*** Records provided Section Begins ***

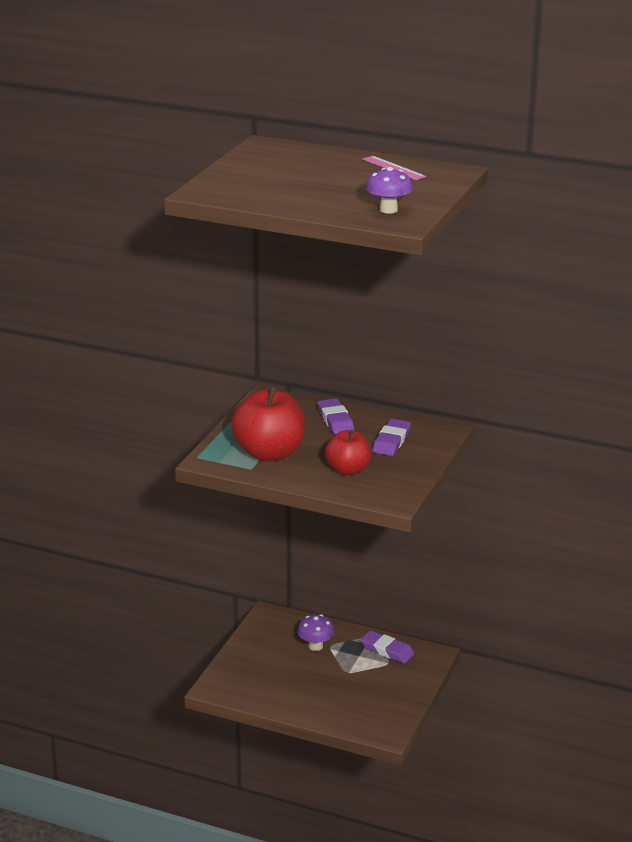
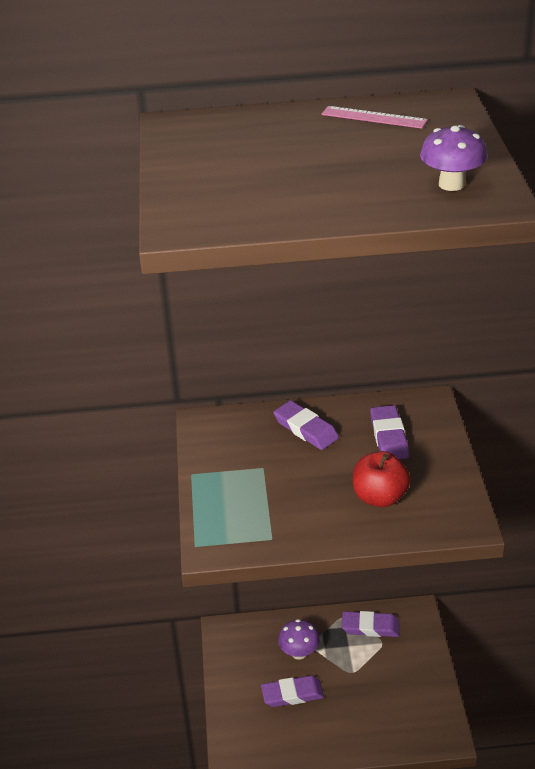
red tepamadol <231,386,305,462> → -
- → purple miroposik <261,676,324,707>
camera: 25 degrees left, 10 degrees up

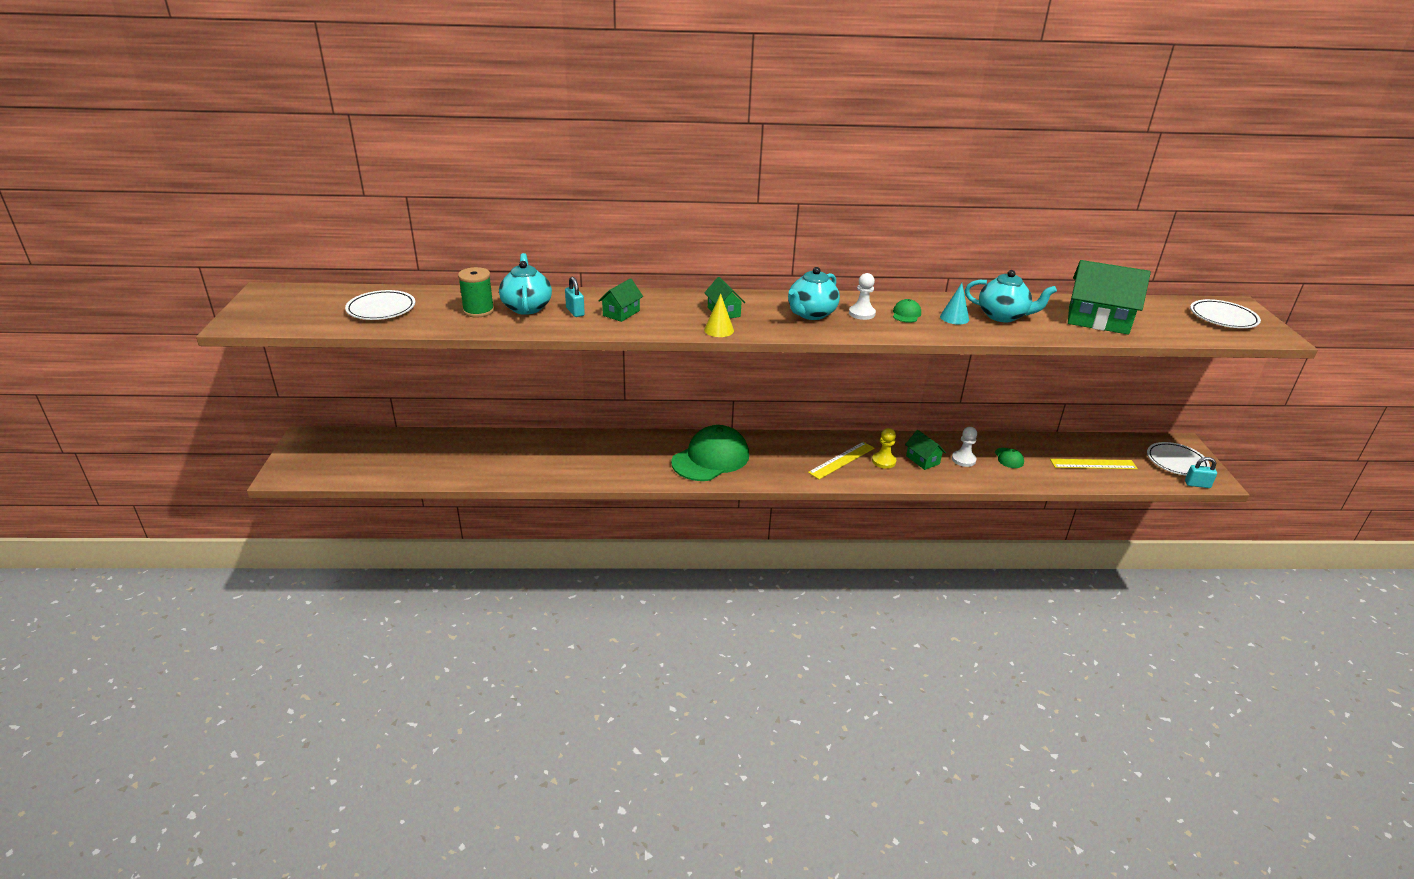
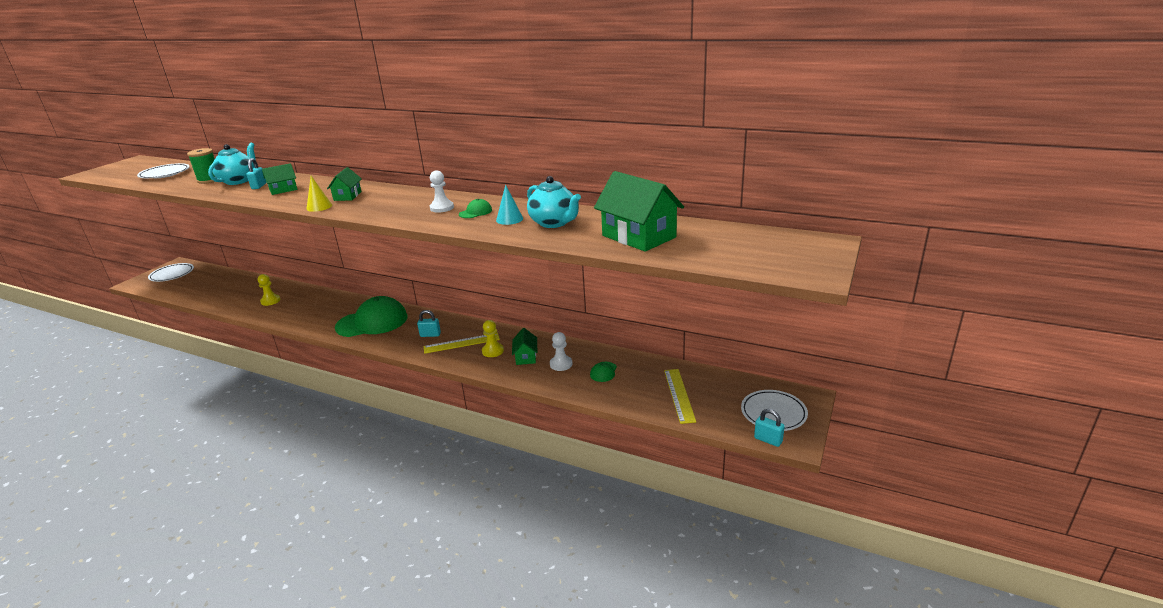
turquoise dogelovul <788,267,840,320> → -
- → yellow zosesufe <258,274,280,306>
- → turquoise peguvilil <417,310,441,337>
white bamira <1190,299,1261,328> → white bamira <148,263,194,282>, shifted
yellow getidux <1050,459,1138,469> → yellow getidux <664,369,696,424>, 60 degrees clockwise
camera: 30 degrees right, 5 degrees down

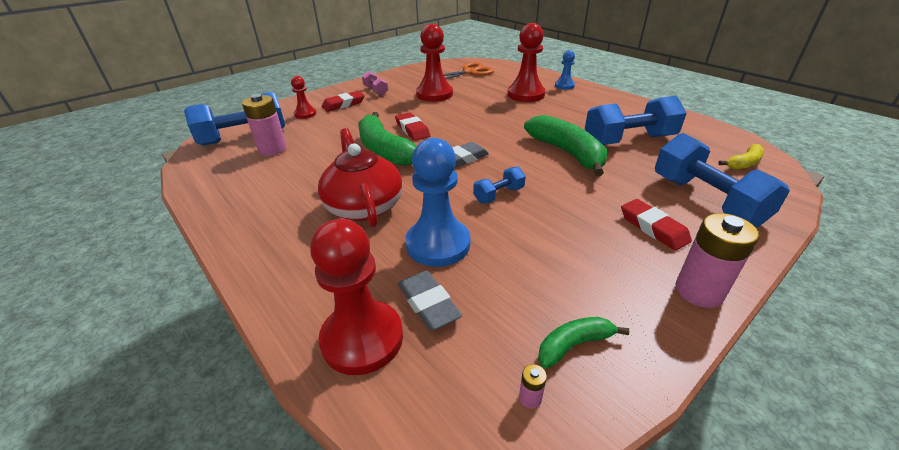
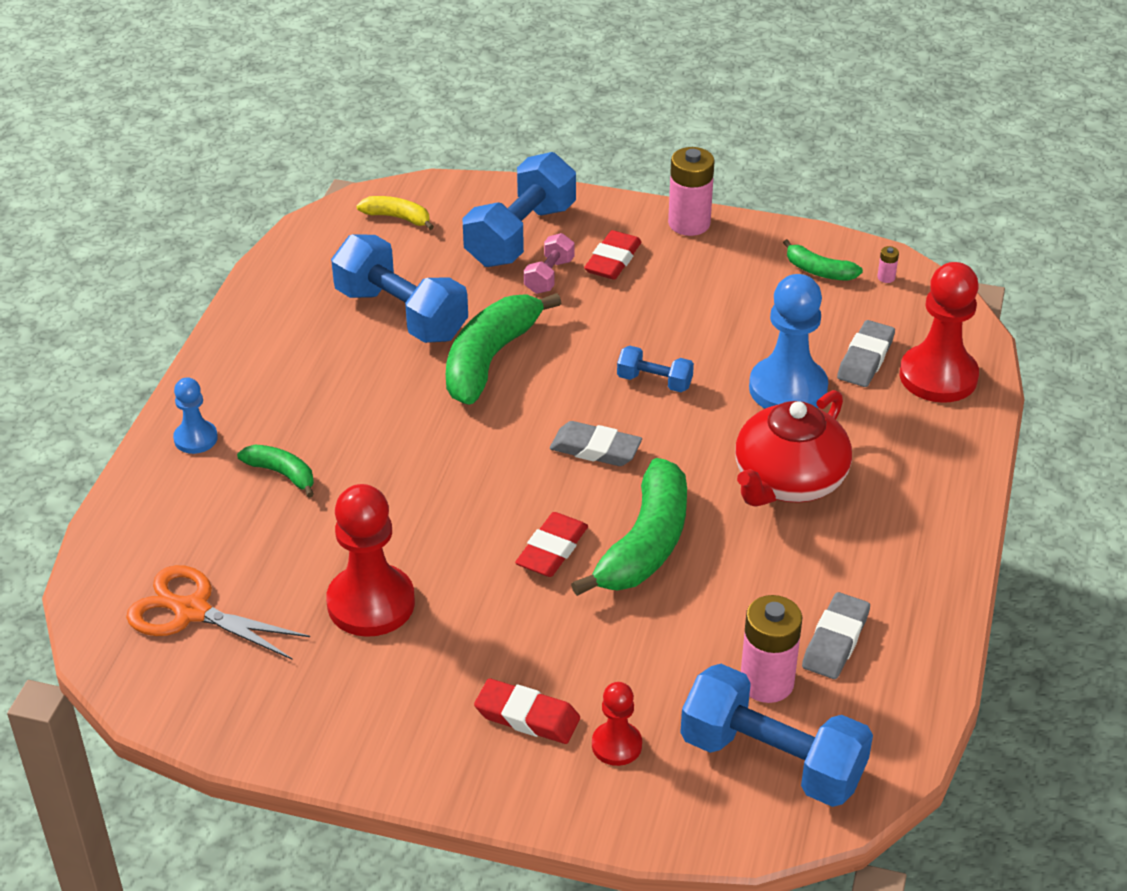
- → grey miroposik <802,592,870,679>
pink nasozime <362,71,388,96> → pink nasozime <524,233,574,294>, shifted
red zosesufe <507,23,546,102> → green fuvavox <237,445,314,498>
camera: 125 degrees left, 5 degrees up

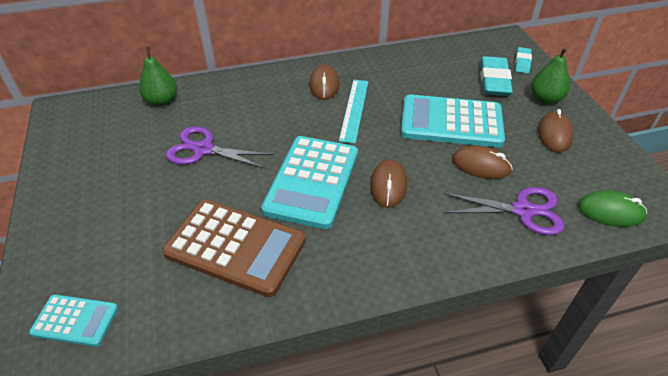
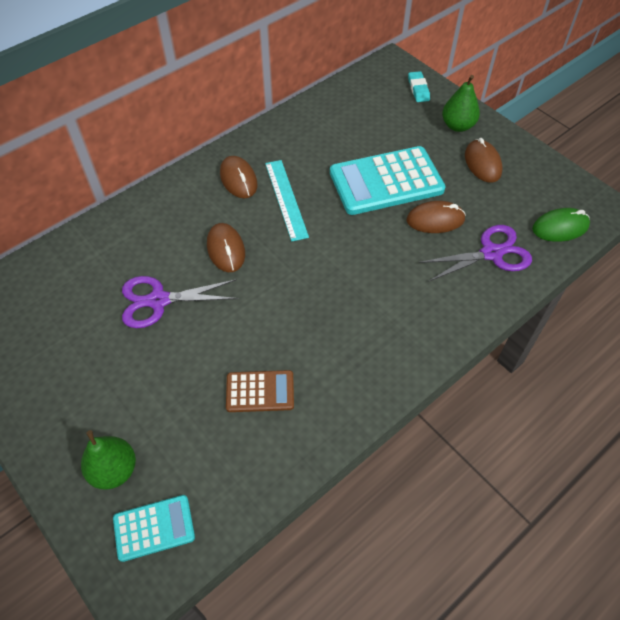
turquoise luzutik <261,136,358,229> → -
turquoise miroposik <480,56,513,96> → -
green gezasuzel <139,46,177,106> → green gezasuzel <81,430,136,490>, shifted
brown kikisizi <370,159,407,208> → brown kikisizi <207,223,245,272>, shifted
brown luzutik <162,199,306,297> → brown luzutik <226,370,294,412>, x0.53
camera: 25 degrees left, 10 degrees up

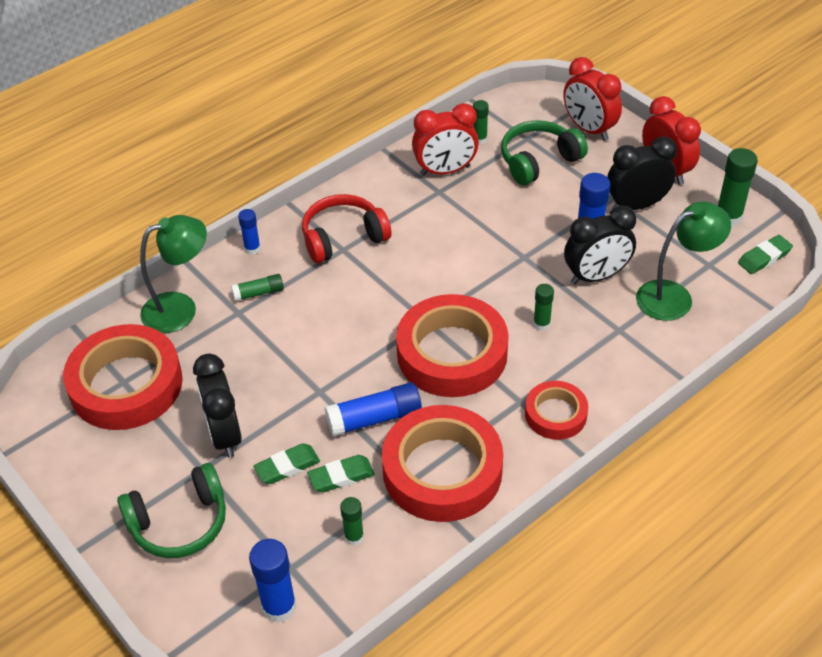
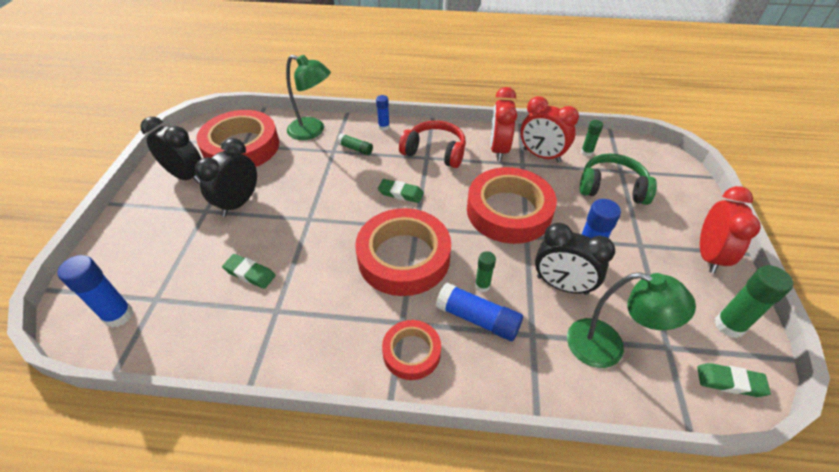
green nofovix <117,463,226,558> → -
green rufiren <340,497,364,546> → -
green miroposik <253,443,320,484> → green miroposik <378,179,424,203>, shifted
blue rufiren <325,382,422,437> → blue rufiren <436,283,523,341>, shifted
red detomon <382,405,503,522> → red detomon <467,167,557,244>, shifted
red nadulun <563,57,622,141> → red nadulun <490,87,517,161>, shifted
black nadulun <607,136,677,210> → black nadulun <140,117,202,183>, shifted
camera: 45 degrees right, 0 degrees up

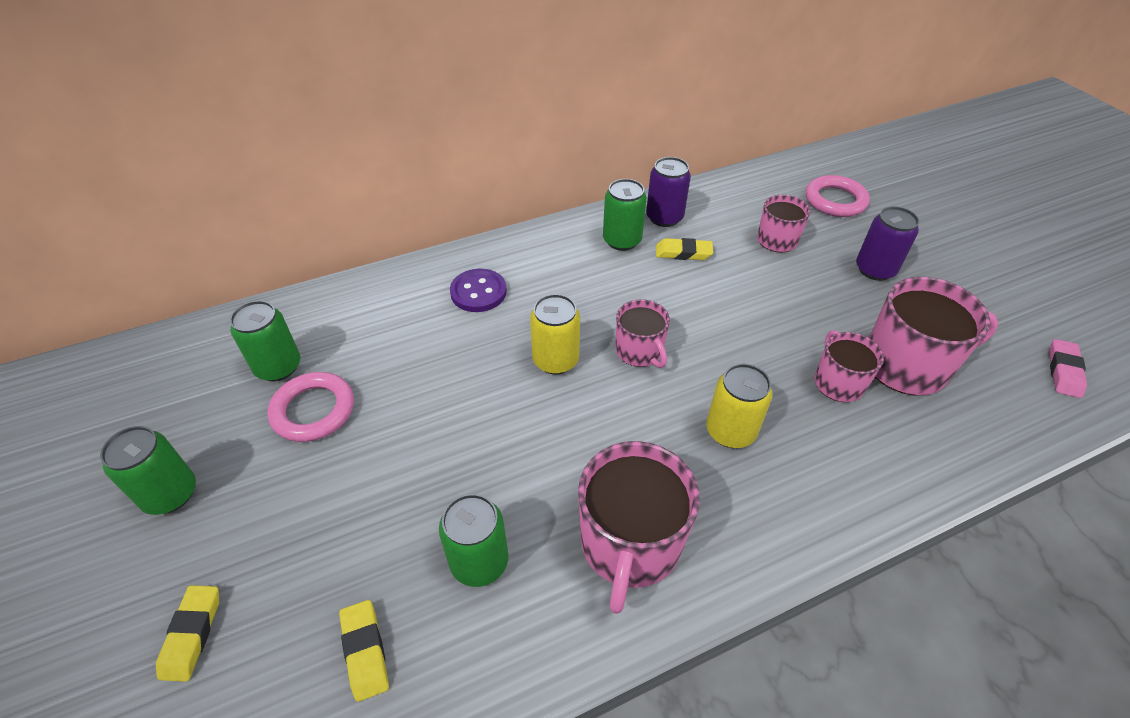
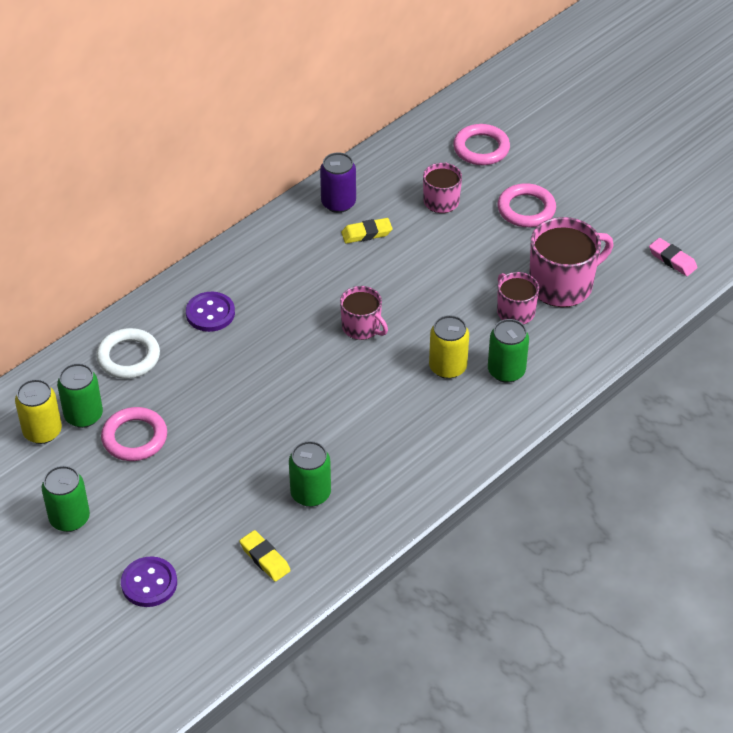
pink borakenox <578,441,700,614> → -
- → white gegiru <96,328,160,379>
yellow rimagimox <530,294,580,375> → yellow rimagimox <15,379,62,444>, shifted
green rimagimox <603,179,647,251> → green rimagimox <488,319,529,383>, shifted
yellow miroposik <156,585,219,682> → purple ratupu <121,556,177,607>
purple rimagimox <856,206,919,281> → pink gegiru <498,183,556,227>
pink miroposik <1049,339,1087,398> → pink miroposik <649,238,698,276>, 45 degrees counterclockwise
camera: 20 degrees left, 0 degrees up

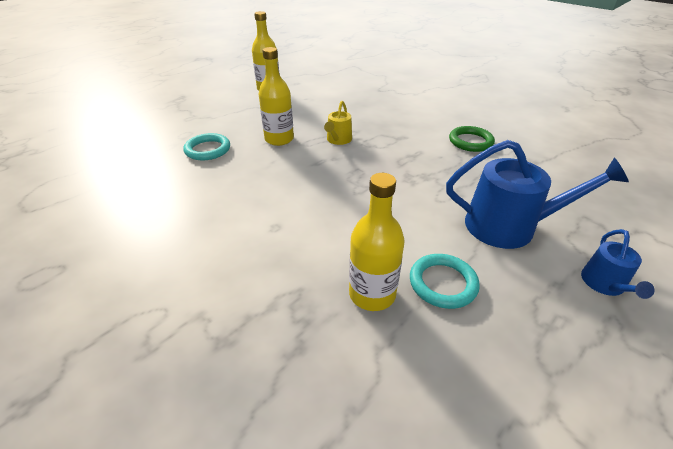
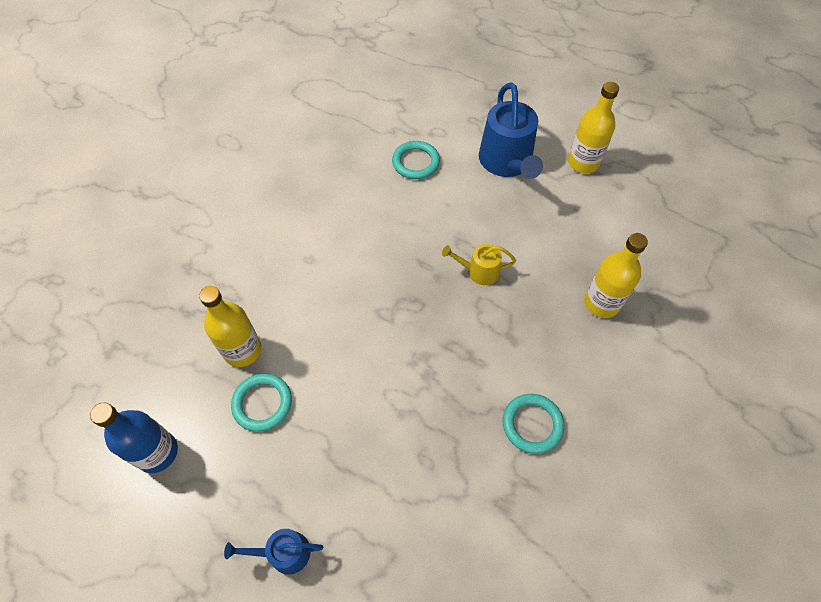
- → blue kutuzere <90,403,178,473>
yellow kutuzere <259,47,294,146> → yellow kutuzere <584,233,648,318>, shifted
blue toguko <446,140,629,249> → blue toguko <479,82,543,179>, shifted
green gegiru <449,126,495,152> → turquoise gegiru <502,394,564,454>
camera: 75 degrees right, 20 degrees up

*** Records provided Section Ends ***

§ Aim of the task:
Reproduce only the lines from the first line of the entries through the line containing "white bamira <1190,299,1261,328>", exactly and with both ends kept. Omit the pictures.

§ Exercise response:
red tepamadol <231,386,305,462> → -
- → purple miroposik <261,676,324,707>
camera: 25 degrees left, 10 degrees up

turquoise dogelovul <788,267,840,320> → -
- → yellow zosesufe <258,274,280,306>
- → turquoise peguvilil <417,310,441,337>
white bamira <1190,299,1261,328> → white bamira <148,263,194,282>, shifted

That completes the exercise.